▶ **Given data**:
□ □ □
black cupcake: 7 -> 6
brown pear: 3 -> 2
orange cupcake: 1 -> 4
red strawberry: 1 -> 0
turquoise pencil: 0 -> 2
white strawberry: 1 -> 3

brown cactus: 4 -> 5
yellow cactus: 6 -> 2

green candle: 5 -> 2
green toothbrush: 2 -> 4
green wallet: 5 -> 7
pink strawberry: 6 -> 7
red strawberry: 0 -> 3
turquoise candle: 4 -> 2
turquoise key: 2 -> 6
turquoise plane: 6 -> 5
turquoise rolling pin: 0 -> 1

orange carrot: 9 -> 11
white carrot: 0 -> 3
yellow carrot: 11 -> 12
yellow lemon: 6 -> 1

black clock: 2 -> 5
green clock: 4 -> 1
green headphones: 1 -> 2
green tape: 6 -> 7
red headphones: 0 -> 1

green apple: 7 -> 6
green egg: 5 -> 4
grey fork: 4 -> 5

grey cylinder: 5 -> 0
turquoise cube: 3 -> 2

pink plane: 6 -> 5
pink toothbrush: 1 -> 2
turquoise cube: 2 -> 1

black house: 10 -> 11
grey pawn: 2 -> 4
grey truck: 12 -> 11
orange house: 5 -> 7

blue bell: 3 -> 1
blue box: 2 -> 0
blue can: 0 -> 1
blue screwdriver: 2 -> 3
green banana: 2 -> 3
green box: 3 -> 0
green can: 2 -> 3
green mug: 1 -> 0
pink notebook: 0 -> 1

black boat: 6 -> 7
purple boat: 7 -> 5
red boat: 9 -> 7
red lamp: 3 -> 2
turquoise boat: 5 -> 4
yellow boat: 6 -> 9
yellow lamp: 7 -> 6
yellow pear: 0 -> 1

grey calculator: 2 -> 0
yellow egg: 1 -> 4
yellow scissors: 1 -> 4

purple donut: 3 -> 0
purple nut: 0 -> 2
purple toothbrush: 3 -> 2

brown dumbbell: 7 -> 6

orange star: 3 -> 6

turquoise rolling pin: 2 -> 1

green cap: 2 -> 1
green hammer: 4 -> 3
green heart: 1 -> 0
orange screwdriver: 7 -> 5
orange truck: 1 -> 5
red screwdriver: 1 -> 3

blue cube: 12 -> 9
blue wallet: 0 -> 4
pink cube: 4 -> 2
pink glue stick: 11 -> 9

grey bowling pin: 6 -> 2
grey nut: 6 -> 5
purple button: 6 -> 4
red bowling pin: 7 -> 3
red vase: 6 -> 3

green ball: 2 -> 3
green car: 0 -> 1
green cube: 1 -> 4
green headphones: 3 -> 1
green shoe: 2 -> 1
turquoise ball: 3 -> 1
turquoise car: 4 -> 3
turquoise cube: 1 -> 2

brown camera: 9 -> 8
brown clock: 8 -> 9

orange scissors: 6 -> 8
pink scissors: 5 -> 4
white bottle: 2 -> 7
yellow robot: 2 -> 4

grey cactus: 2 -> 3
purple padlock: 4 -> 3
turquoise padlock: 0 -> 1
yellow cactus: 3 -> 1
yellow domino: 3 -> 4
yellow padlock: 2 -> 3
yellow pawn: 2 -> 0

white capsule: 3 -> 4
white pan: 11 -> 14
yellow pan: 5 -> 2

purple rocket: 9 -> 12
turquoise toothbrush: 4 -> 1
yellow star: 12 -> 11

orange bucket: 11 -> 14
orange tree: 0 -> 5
□ □ □
▶ **Task goal**: Keeping every character as it is, restate the lines above that run from the line with "green egg: 5 -> 4" through the line with "orange star: 3 -> 6", both included, and nothing else.

▶ **Written response**:
green egg: 5 -> 4
grey fork: 4 -> 5

grey cylinder: 5 -> 0
turquoise cube: 3 -> 2

pink plane: 6 -> 5
pink toothbrush: 1 -> 2
turquoise cube: 2 -> 1

black house: 10 -> 11
grey pawn: 2 -> 4
grey truck: 12 -> 11
orange house: 5 -> 7

blue bell: 3 -> 1
blue box: 2 -> 0
blue can: 0 -> 1
blue screwdriver: 2 -> 3
green banana: 2 -> 3
green box: 3 -> 0
green can: 2 -> 3
green mug: 1 -> 0
pink notebook: 0 -> 1

black boat: 6 -> 7
purple boat: 7 -> 5
red boat: 9 -> 7
red lamp: 3 -> 2
turquoise boat: 5 -> 4
yellow boat: 6 -> 9
yellow lamp: 7 -> 6
yellow pear: 0 -> 1

grey calculator: 2 -> 0
yellow egg: 1 -> 4
yellow scissors: 1 -> 4

purple donut: 3 -> 0
purple nut: 0 -> 2
purple toothbrush: 3 -> 2

brown dumbbell: 7 -> 6

orange star: 3 -> 6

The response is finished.